**DATA LISTING**.
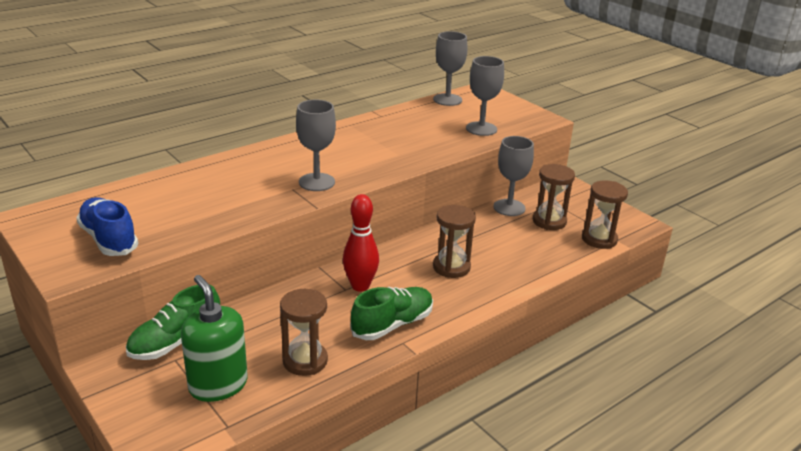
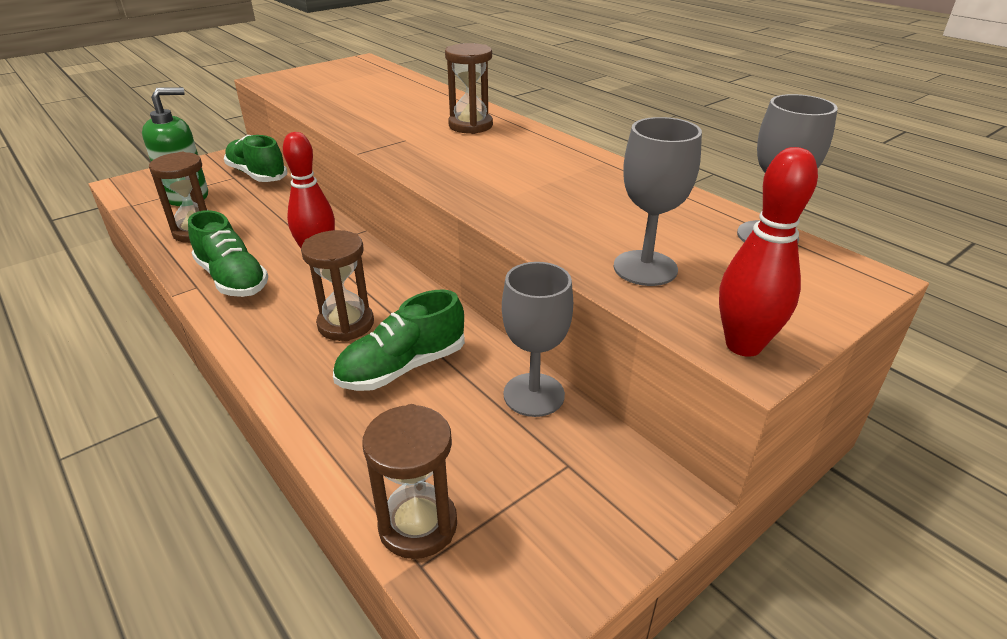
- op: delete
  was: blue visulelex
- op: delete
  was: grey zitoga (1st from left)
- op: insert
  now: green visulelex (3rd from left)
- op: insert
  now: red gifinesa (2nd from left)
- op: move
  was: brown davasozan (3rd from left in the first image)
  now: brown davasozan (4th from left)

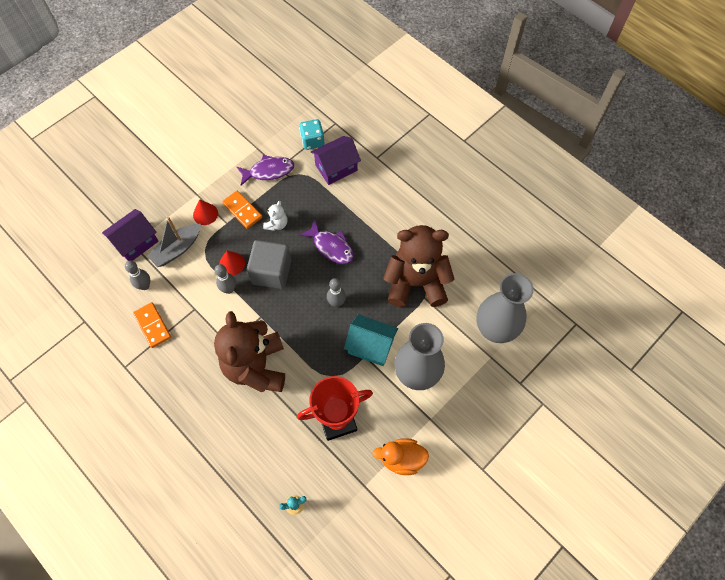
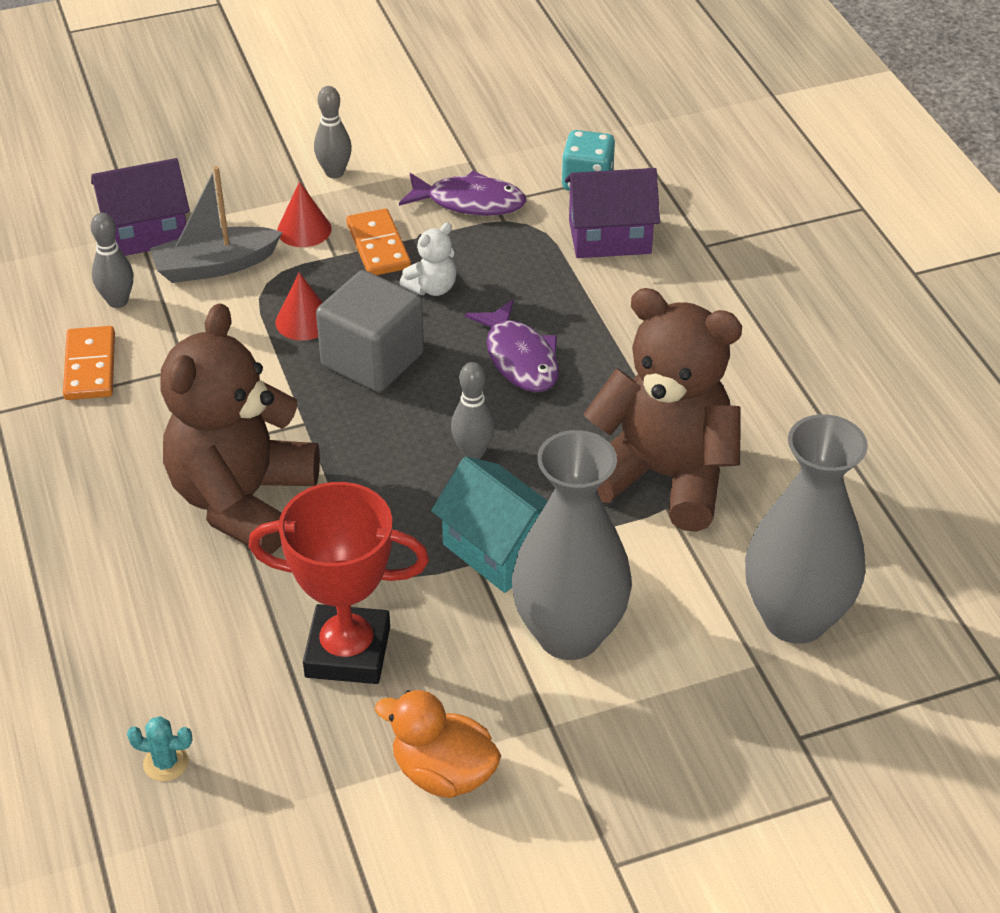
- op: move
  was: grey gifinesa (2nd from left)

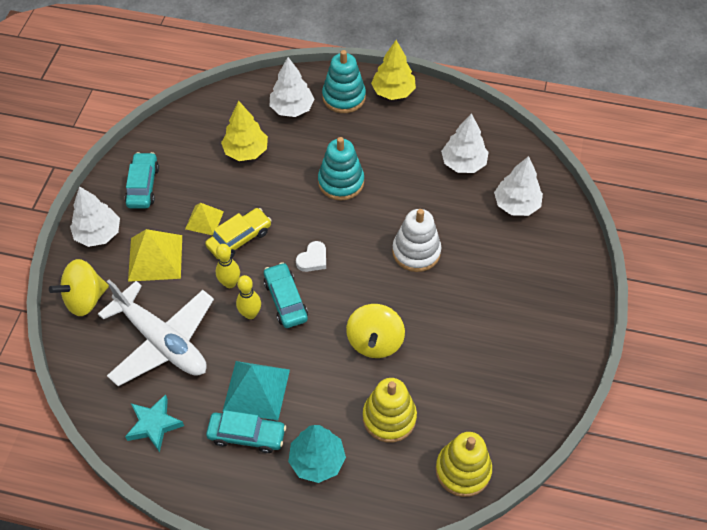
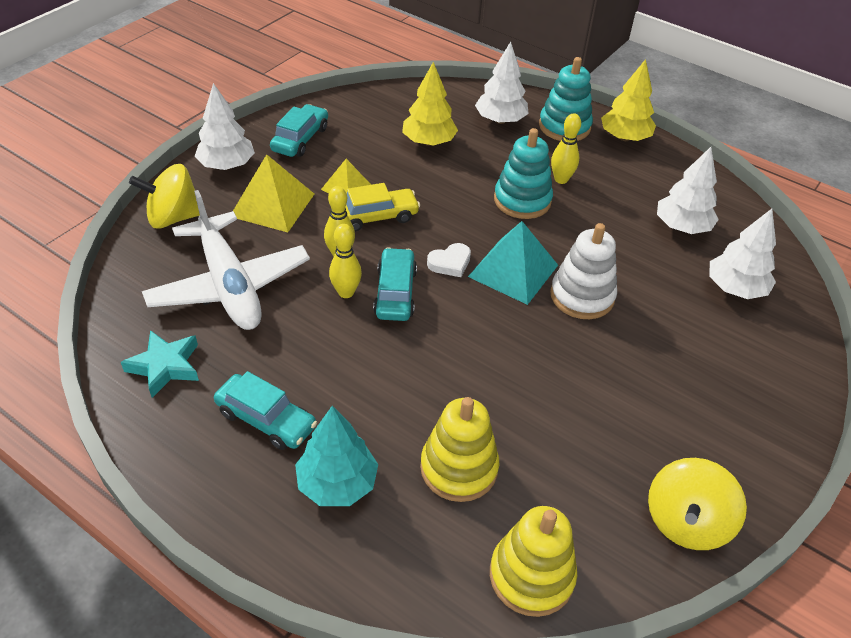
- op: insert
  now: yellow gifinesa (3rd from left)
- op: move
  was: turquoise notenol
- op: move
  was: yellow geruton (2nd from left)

**WHAT YOU WILL DO**. Would you set down the material exactly as it stands, without the pictures?

**EXPECTED OUTPUT**.
- op: delete
  was: blue visulelex
- op: delete
  was: grey zitoga (1st from left)
- op: insert
  now: green visulelex (3rd from left)
- op: insert
  now: red gifinesa (2nd from left)
- op: move
  was: brown davasozan (3rd from left in the first image)
  now: brown davasozan (4th from left)

- op: move
  was: grey gifinesa (2nd from left)

- op: insert
  now: yellow gifinesa (3rd from left)
- op: move
  was: turquoise notenol
- op: move
  was: yellow geruton (2nd from left)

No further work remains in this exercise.